EXERCISE: Copy every line of the records below without any changes, leaving out the pictures.

SUPPLIED DATA:

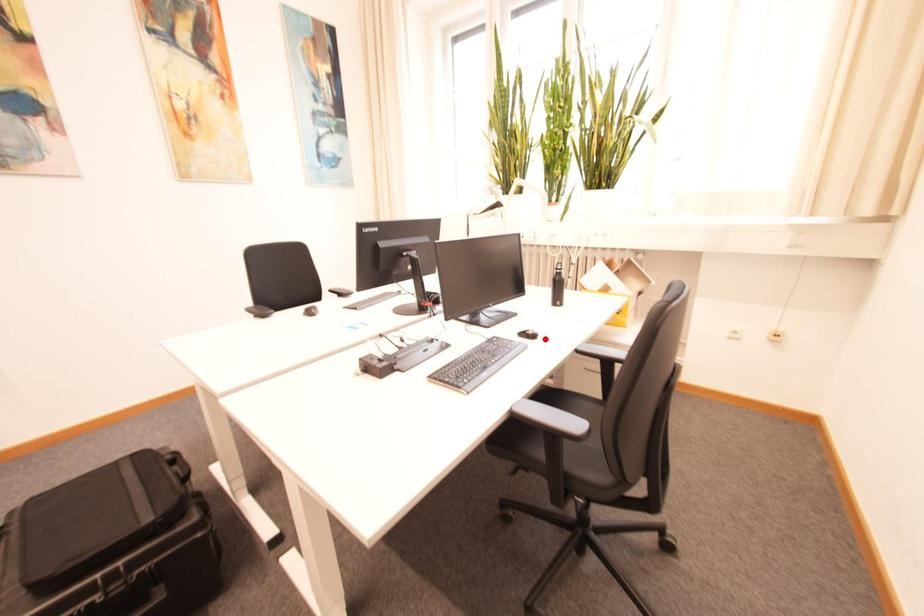
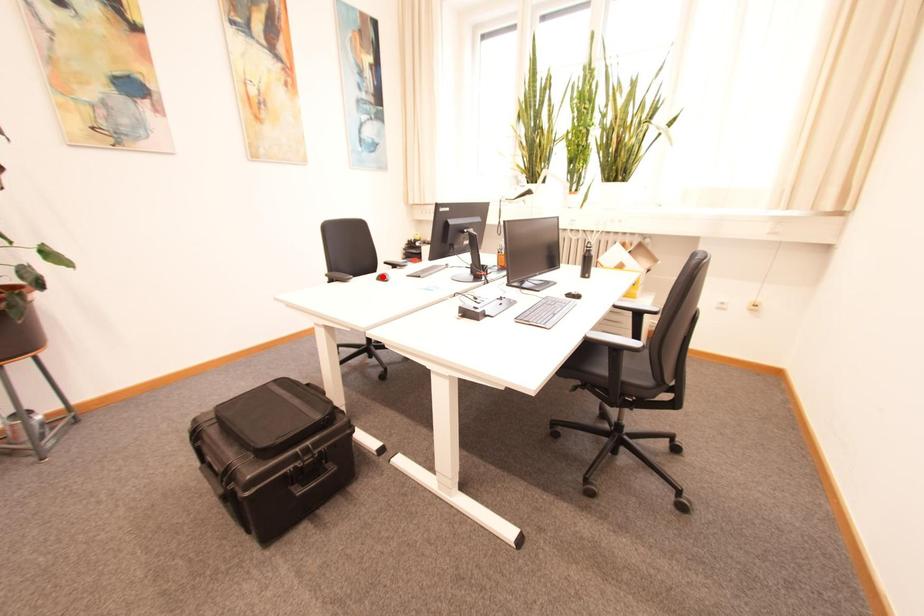
I am providing you with two images of the same scene from different viewpoints. A red point is marked on the first image and another point is marked on the second image. Is the red point in image1 aligned with the point shown in image2?

No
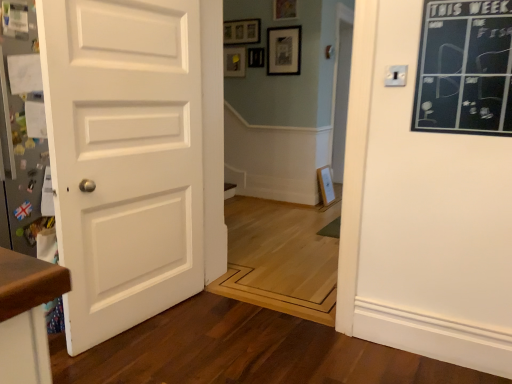
Question: Choose the correct answer: Is matte black picture frame at upper center, which appears as the third picture frame when viewed from the top, inside wooden picture frame at upper center, which is the 3th picture frame from bottom to top, or outside it?

Choices:
 (A) outside
 (B) inside

Answer: (A)

Question: Is matte black picture frame at upper center, which appears as the third picture frame when viewed from the top, wider or thinner than wooden picture frame at upper center, which is the 3th picture frame from bottom to top?

Choices:
 (A) wide
 (B) thin

Answer: (A)

Question: Estimate the real-world distances between objects in this image. Which object is closer to the wooden picture frame at upper center, placed as the first picture frame when sorted from top to bottom?

Choices:
 (A) matte black picture frame at upper center, which appears as the third picture frame when viewed from the top
 (B) black chalkboard at upper right
 (C) matte black picture frame at upper center, positioned as the 2th picture frame in bottom-to-top order
 (D) white matte door at left

Answer: (C)

Question: Which object is positioned closest to the matte black picture frame at upper center, placed as the 2th picture frame when sorted from top to bottom?

Choices:
 (A) wooden picture frame at upper center, which is the 3th picture frame from bottom to top
 (B) white matte door at left
 (C) matte black picture frame at upper center, the 1th picture frame in the bottom-to-top sequence
 (D) black chalkboard at upper right

Answer: (C)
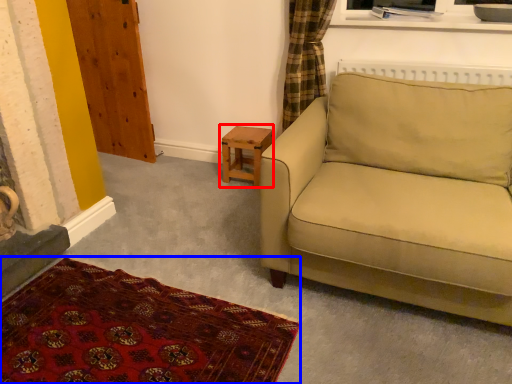
Question: Which object appears farthest to the camera in this image, table (highlighted by a red box) or plain (highlighted by a blue box)?

Choices:
 (A) table
 (B) plain

Answer: (A)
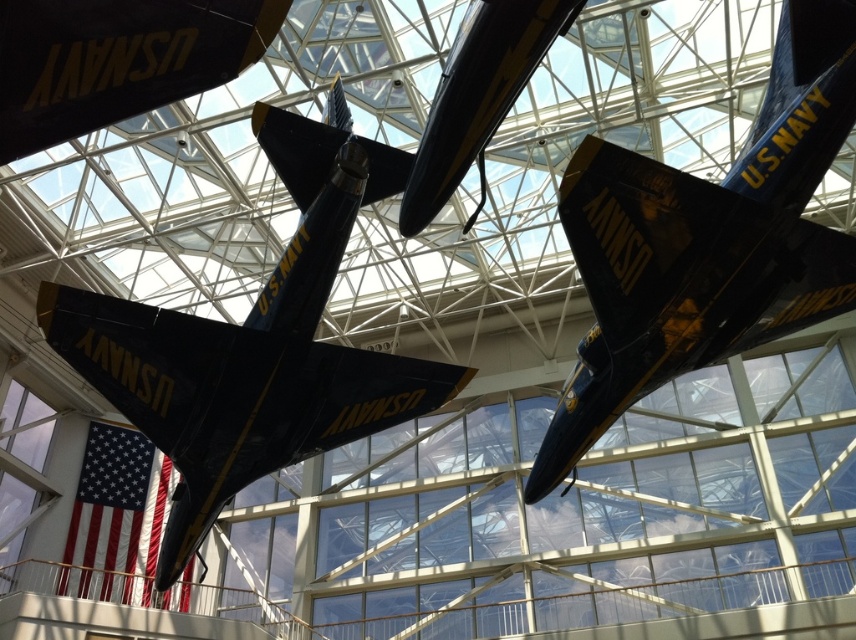
You are standing in the museum and want to take a photo of the glossy black airplane at upper center. The museum has a rule that visitors must stay at least 1 meter away from the railing for safety. If the railing is located at point 0.5, can you safely take the photo from your current position at point 0.378?

The glossy black airplane at upper center is located at point 0.378, which is within the required 1 meter safety distance from the railing at point 0.5. Therefore, you can safely take the photo from your current position.

You are a visitor at the museum and want to take a photo of both the glossy black airplane at upper center and the shiny black airplane at center. Which airplane should you focus on first to ensure both are in the frame?

You should focus on the shiny black airplane at center first because it is taller than the glossy black airplane at upper center, so it will be easier to include both in the frame by centering the taller one.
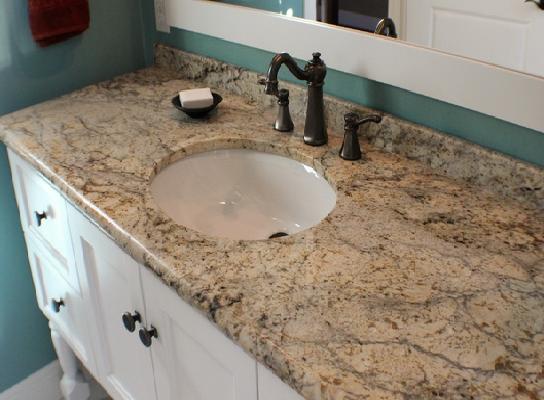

EXERCISE ANSWER:
I am providing you with two images of the same scene from different viewpoints. A red point is marked on the first image and another point is marked on the second image. Is the red point in image1 aligned with the point shown in image2?

No
Question: Choose the correct answer: Is matte black picture frame at upper center, which appears as the third picture frame when viewed from the top, inside wooden picture frame at upper center, which is the 3th picture frame from bottom to top, or outside it?

Choices:
 (A) outside
 (B) inside

Answer: (A)

Question: Is matte black picture frame at upper center, which appears as the third picture frame when viewed from the top, wider or thinner than wooden picture frame at upper center, which is the 3th picture frame from bottom to top?

Choices:
 (A) wide
 (B) thin

Answer: (A)

Question: Estimate the real-world distances between objects in this image. Which object is closer to the wooden picture frame at upper center, placed as the first picture frame when sorted from top to bottom?

Choices:
 (A) matte black picture frame at upper center, which appears as the third picture frame when viewed from the top
 (B) black chalkboard at upper right
 (C) matte black picture frame at upper center, positioned as the 2th picture frame in bottom-to-top order
 (D) white matte door at left

Answer: (C)

Question: Which object is positioned closest to the matte black picture frame at upper center, placed as the 2th picture frame when sorted from top to bottom?

Choices:
 (A) wooden picture frame at upper center, which is the 3th picture frame from bottom to top
 (B) white matte door at left
 (C) matte black picture frame at upper center, the 1th picture frame in the bottom-to-top sequence
 (D) black chalkboard at upper right

Answer: (C)
Question: Which object appears farthest to the camera in this image, table (highlighted by a red box) or plain (highlighted by a blue box)?

Choices:
 (A) table
 (B) plain

Answer: (A)
You are standing in the museum and want to take a photo of the glossy black airplane at upper center. The museum has a rule that visitors must stay at least 1 meter away from the railing for safety. If the railing is located at point 0.5, can you safely take the photo from your current position at point 0.378?

The glossy black airplane at upper center is located at point 0.378, which is within the required 1 meter safety distance from the railing at point 0.5. Therefore, you can safely take the photo from your current position.

You are a visitor at the museum and want to take a photo of both the glossy black airplane at upper center and the shiny black airplane at center. Which airplane should you focus on first to ensure both are in the frame?

You should focus on the shiny black airplane at center first because it is taller than the glossy black airplane at upper center, so it will be easier to include both in the frame by centering the taller one.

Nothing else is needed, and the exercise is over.